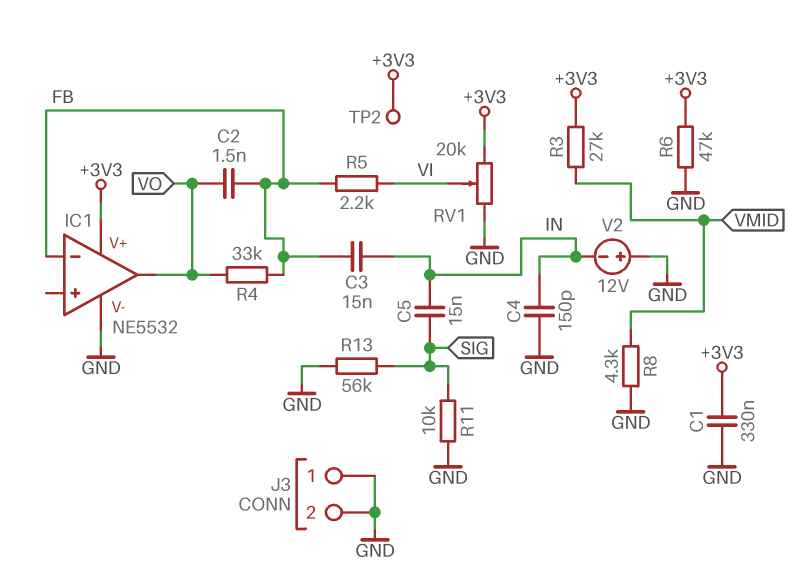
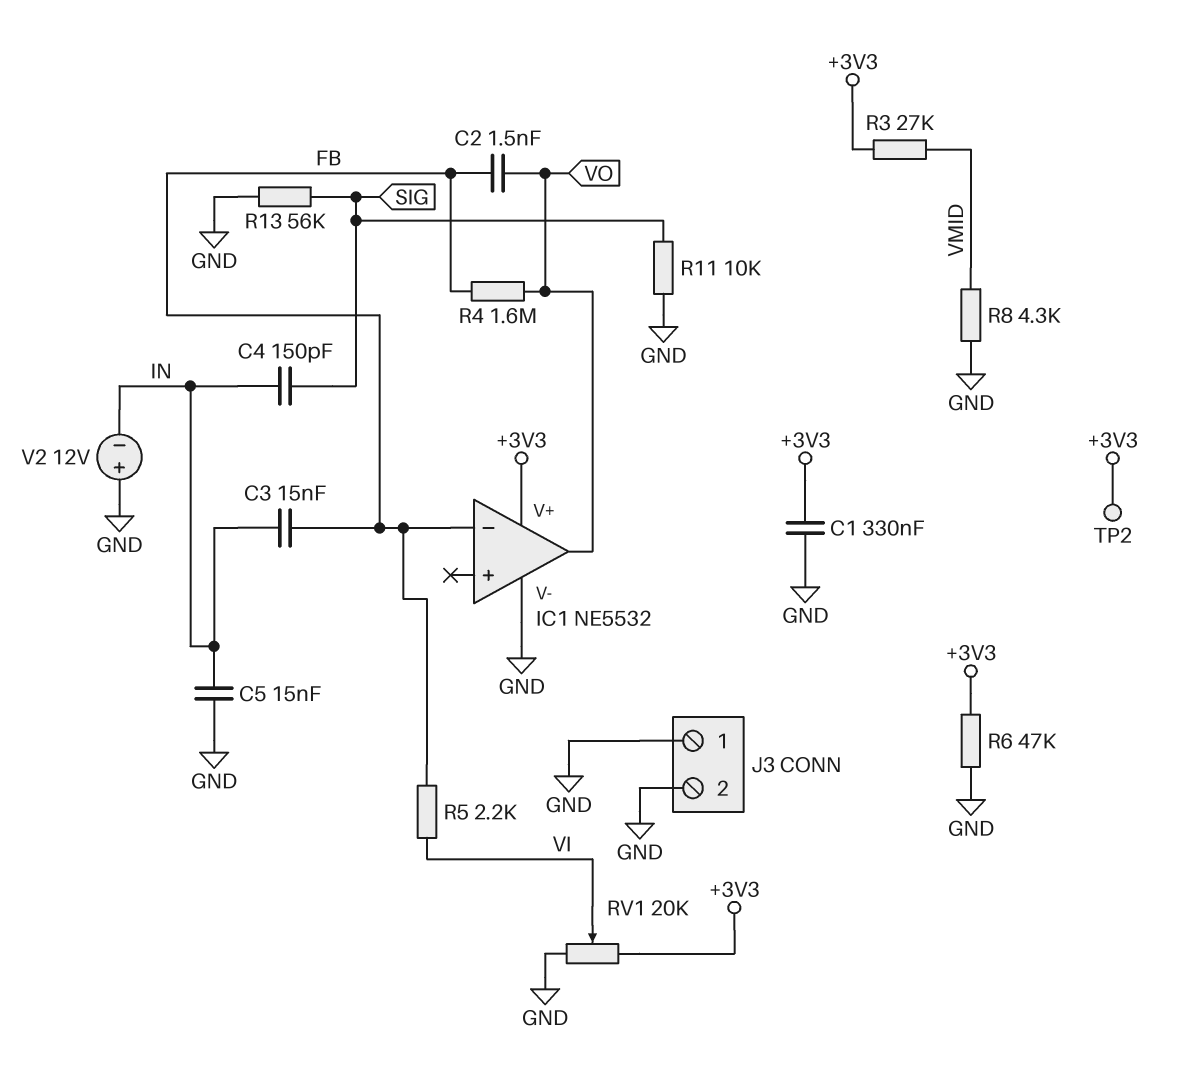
C4: 150pF (GND, IN) -> 150pF (IN, SIG)
C5: 15nF (IN, SIG) -> 15nF (GND, IN)
R4: 33k (FB, VO) -> 1.6M (FB, VO)

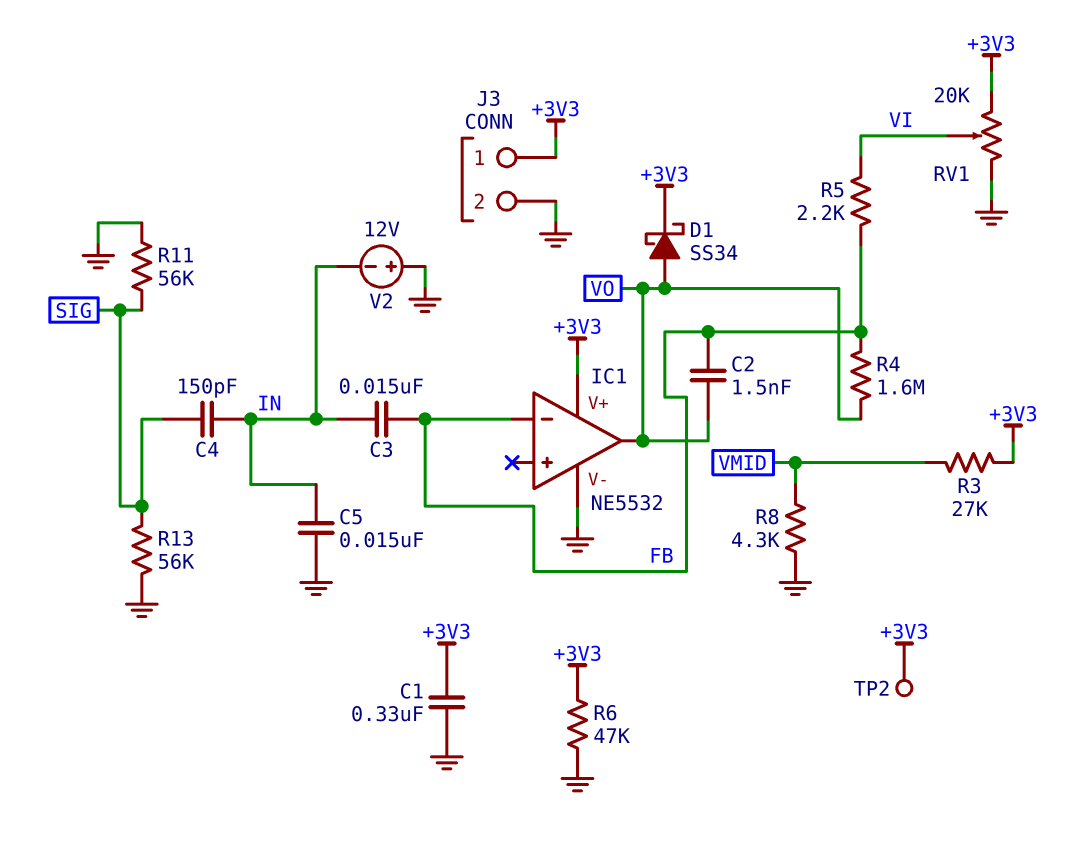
D1: none -> schottky SS34 (A VO, K +3V3)
J3 pin 1: GND -> +3V3
R11: 10k (GND, SIG) -> 56k (GND, SIG)

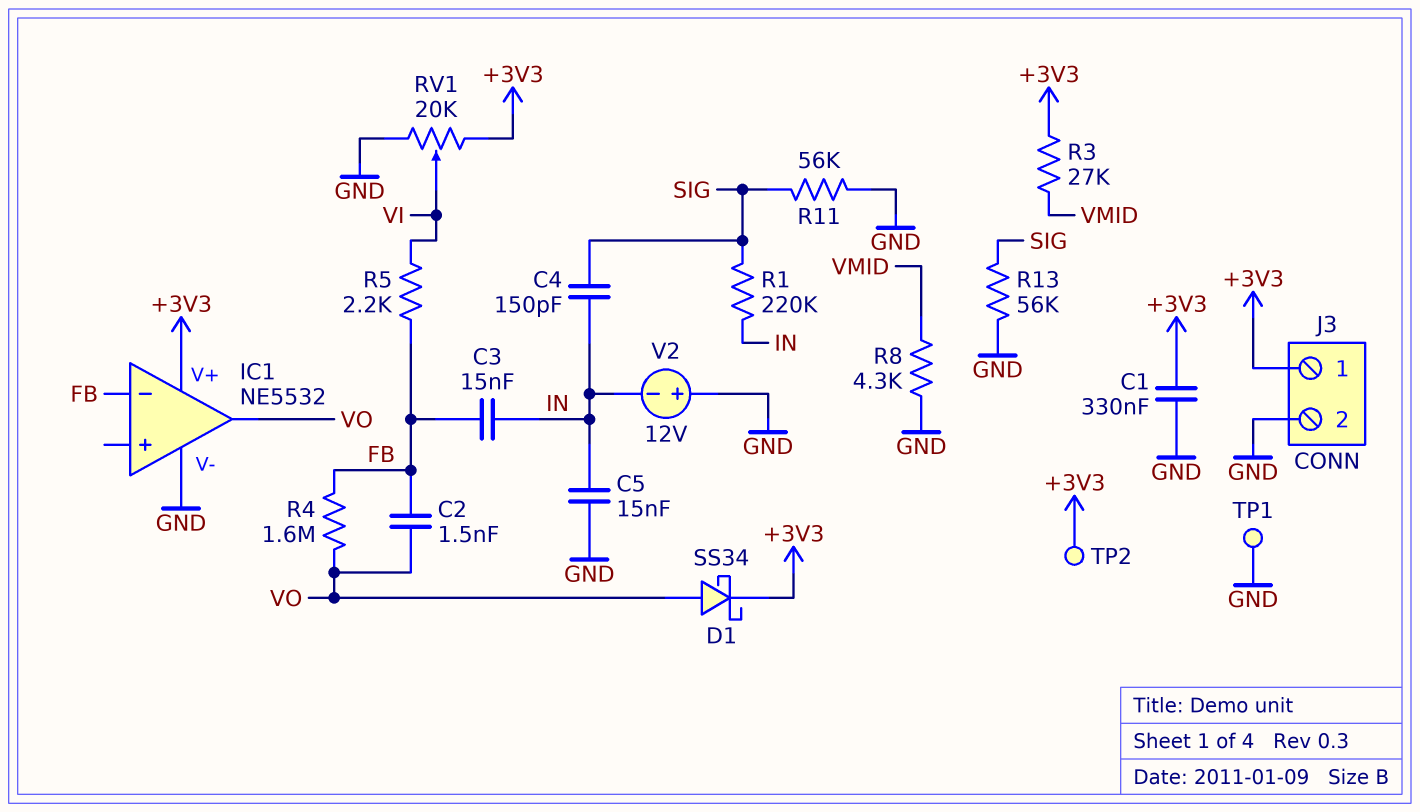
R1: none -> 220k (IN, SIG)
R6: 47k (+3V3, GND) -> none
TP1: none -> test point (GND)

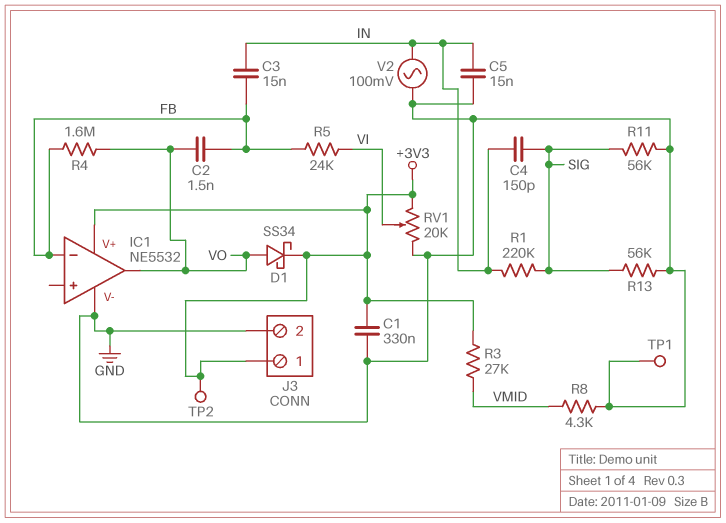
R5: 2.2k (FB, VI) -> 24k (FB, VI)
V2: 12V (plus GND, minus IN) -> AC 100mV (GND, IN)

------------------------------------------------------------

### TASK PROMPT
What you print must match the entries exactly, except that no pictures appear.

### TASK SOLUTION
C4: 150pF (GND, IN) -> 150pF (IN, SIG)
C5: 15nF (IN, SIG) -> 15nF (GND, IN)
R4: 33k (FB, VO) -> 1.6M (FB, VO)

D1: none -> schottky SS34 (A VO, K +3V3)
J3 pin 1: GND -> +3V3
R11: 10k (GND, SIG) -> 56k (GND, SIG)

R1: none -> 220k (IN, SIG)
R6: 47k (+3V3, GND) -> none
TP1: none -> test point (GND)

R5: 2.2k (FB, VI) -> 24k (FB, VI)
V2: 12V (plus GND, minus IN) -> AC 100mV (GND, IN)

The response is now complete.